*** Provided information ***

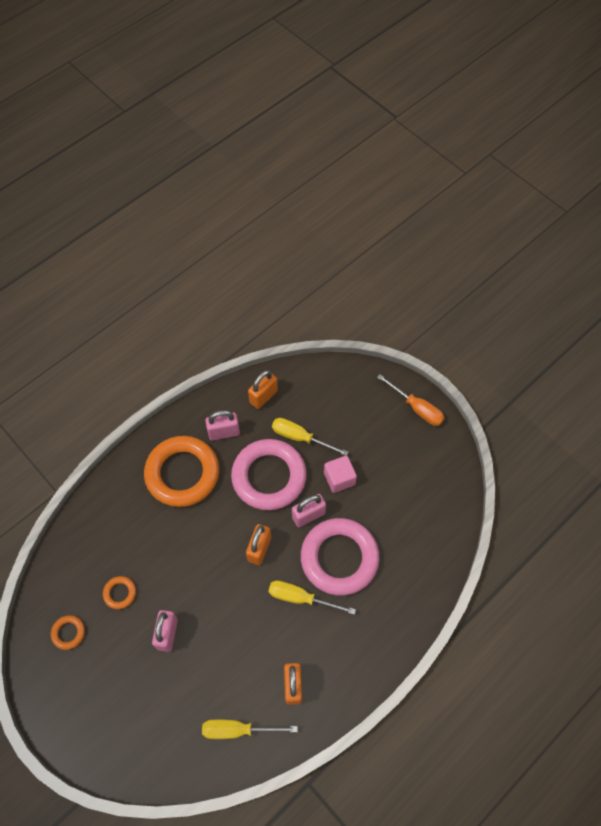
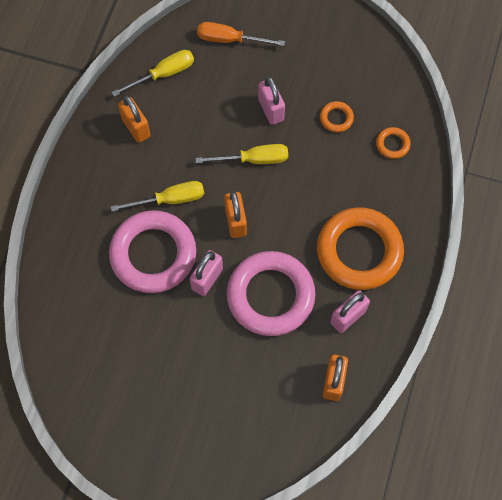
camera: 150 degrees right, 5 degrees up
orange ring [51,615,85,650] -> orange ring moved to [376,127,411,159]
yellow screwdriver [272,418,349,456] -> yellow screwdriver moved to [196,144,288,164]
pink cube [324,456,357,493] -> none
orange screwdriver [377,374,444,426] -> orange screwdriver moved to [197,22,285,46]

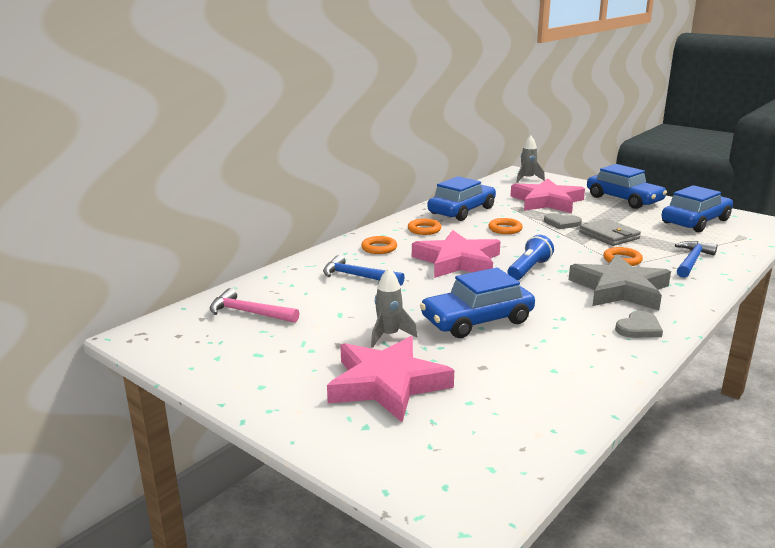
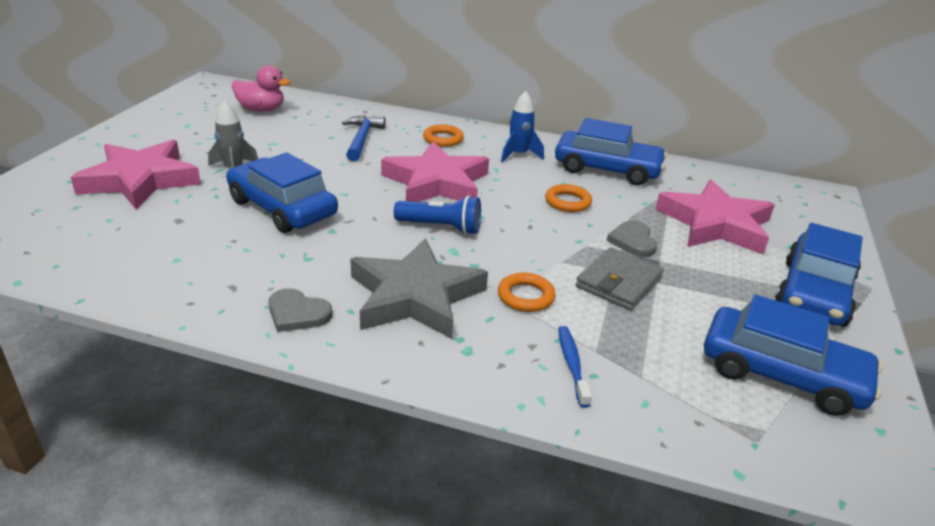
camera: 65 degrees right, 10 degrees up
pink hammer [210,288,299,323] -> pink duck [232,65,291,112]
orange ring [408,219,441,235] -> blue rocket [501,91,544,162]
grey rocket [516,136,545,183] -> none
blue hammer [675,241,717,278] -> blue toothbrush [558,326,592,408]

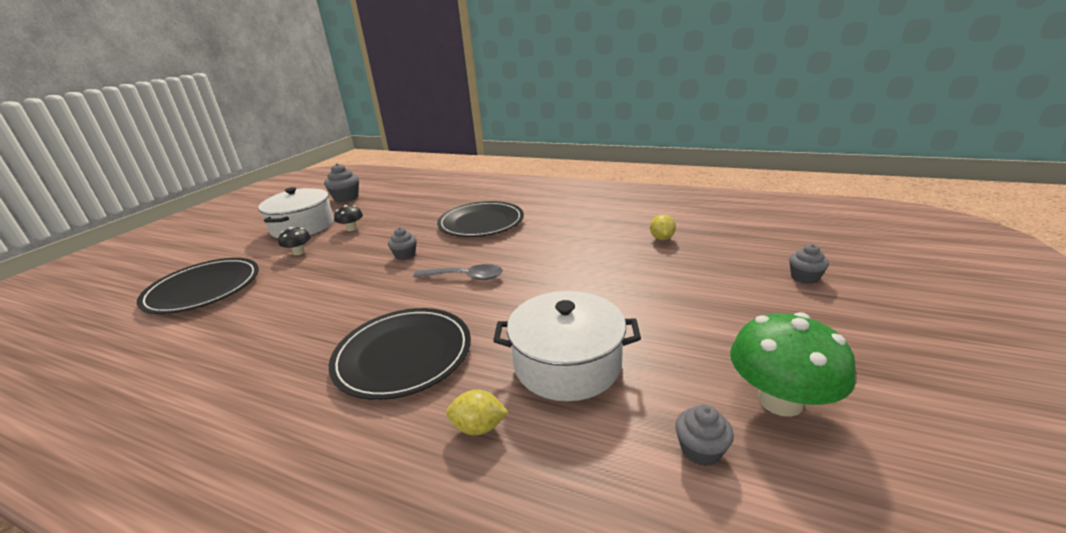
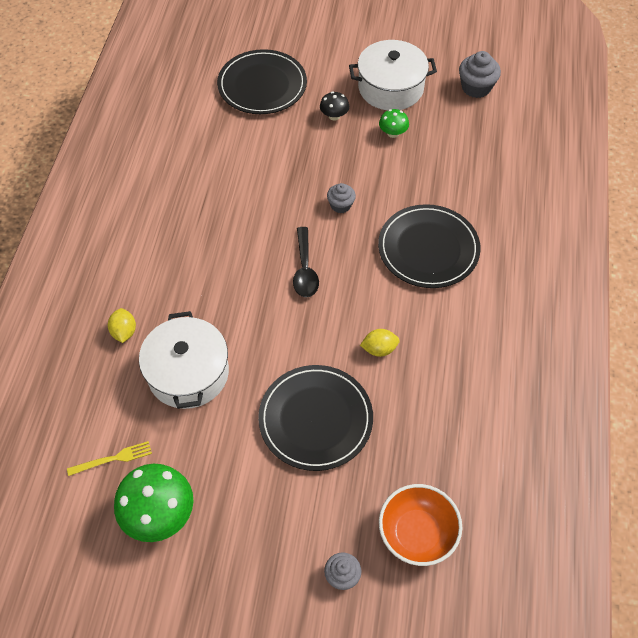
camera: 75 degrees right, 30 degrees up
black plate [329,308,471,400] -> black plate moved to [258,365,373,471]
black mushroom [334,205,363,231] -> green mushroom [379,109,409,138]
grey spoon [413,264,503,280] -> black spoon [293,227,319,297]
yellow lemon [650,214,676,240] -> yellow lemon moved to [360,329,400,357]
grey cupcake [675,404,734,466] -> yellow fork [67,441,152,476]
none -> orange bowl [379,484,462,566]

*** End of Provided information ***

▶ Exercise brief
Pictures excluded, copy the lines exactly from where the material starts to the line with "pink hammer [210,288,299,323]", inclusive.

▶ Exercise output
camera: 150 degrees right, 5 degrees up
orange ring [51,615,85,650] -> orange ring moved to [376,127,411,159]
yellow screwdriver [272,418,349,456] -> yellow screwdriver moved to [196,144,288,164]
pink cube [324,456,357,493] -> none
orange screwdriver [377,374,444,426] -> orange screwdriver moved to [197,22,285,46]

camera: 65 degrees right, 10 degrees up
pink hammer [210,288,299,323] -> pink duck [232,65,291,112]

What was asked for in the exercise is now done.